Start of Block

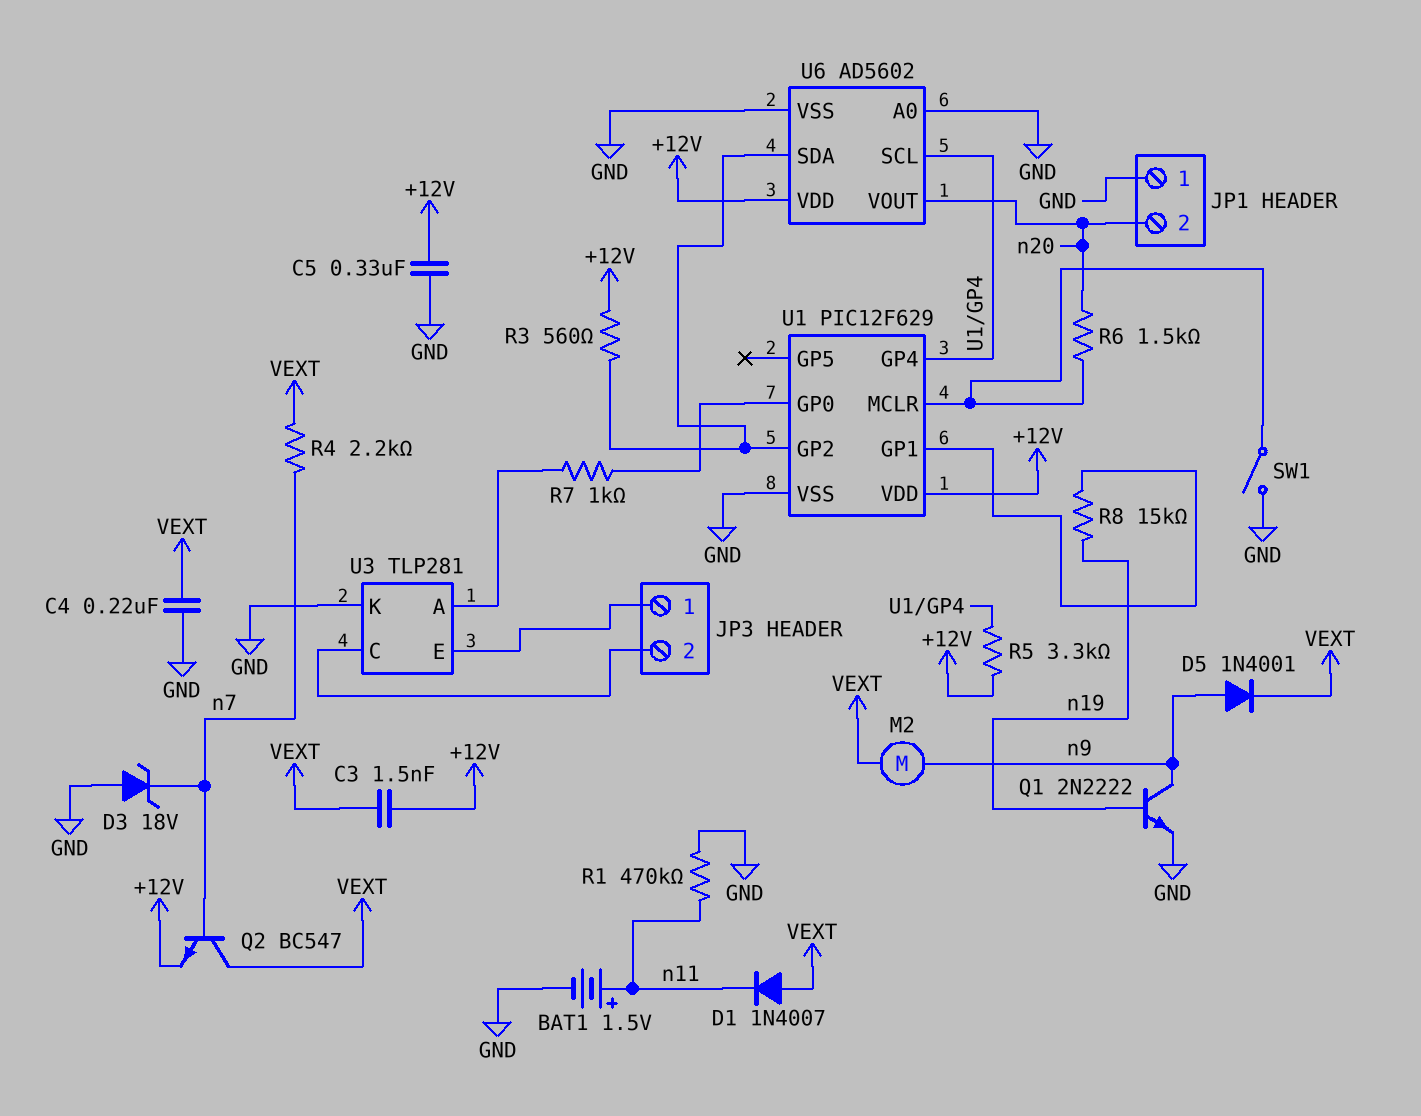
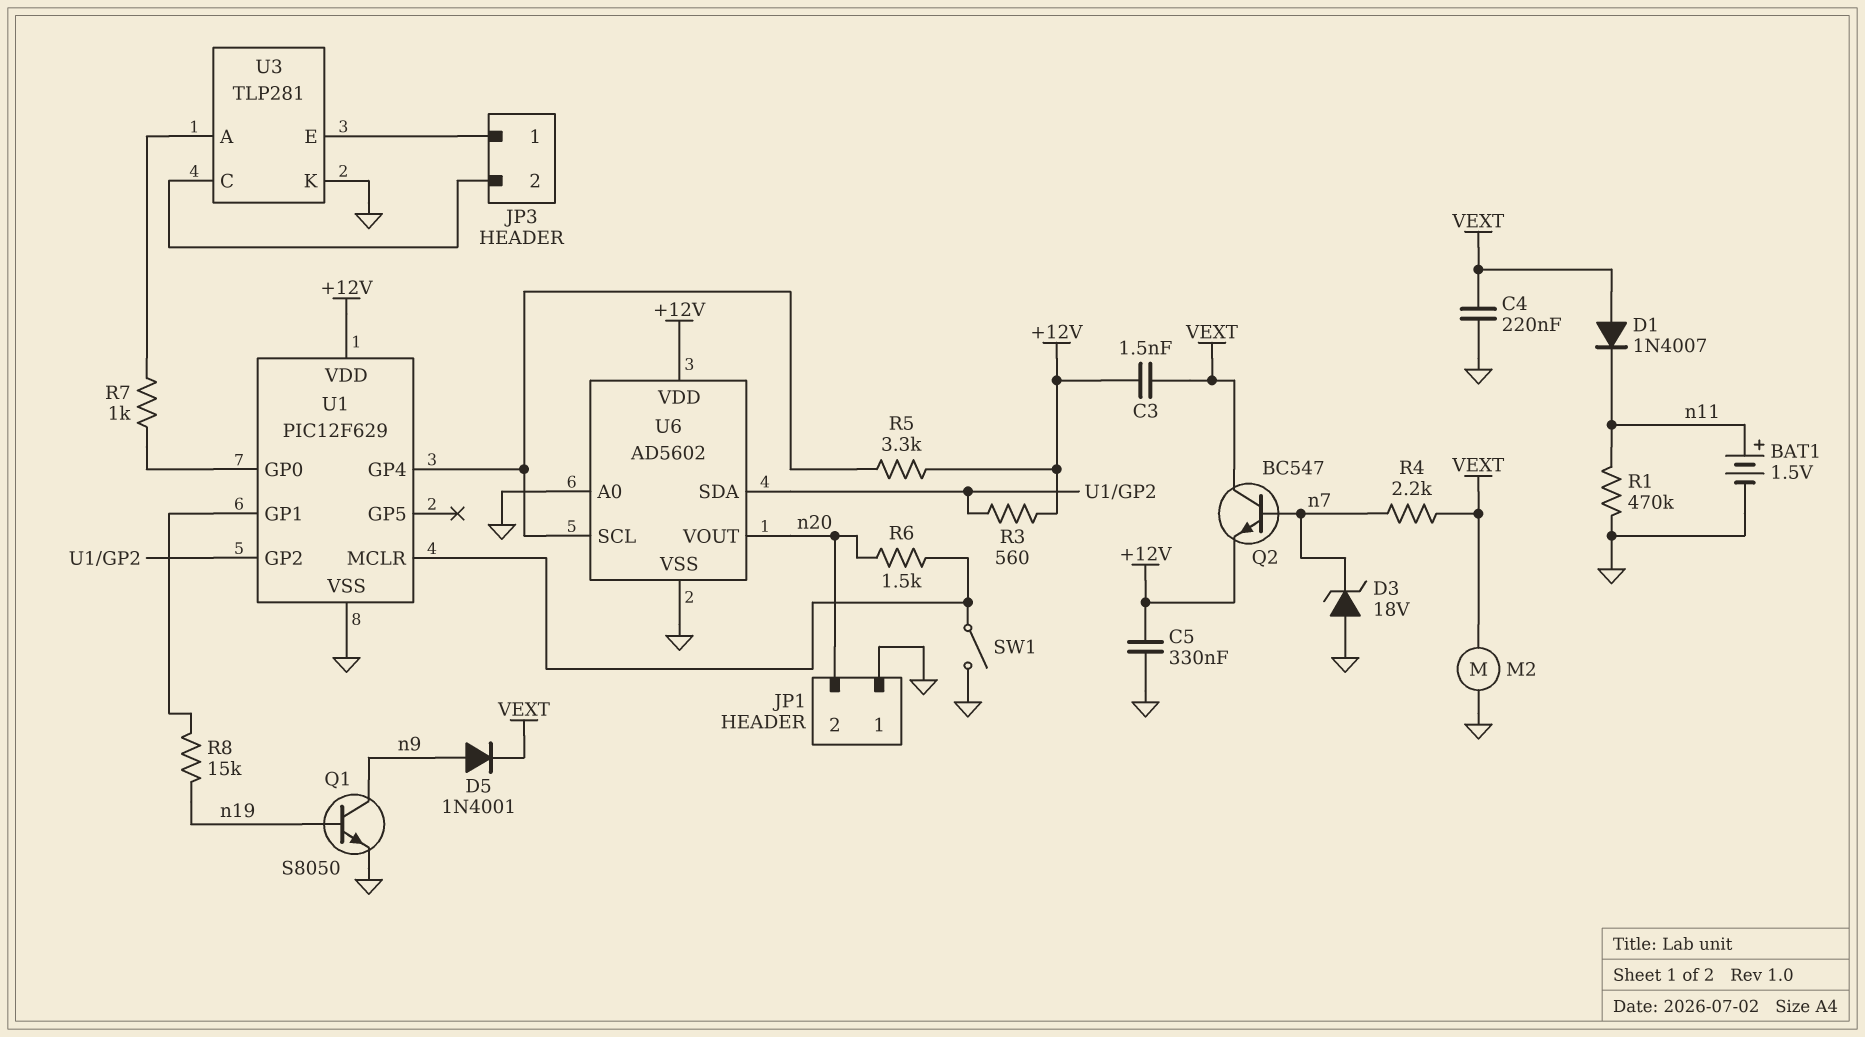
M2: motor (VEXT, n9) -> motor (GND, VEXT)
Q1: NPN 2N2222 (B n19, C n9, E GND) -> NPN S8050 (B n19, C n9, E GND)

End of Block
Start of Block

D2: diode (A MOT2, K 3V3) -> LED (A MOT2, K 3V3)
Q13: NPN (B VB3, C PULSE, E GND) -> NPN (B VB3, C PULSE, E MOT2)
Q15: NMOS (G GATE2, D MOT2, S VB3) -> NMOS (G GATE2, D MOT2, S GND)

End of Block

Goal of the exercise –
Please give an exact copy of the entries above, from the line with "M2: motor (VEXT, n9) -> motor (GND, VEXT)" down to the line with "Q1: NPN 2N2222", inclusive, and nothing else.

Task solution –
M2: motor (VEXT, n9) -> motor (GND, VEXT)
Q1: NPN 2N2222 (B n19, C n9, E GND) -> NPN S8050 (B n19, C n9, E GND)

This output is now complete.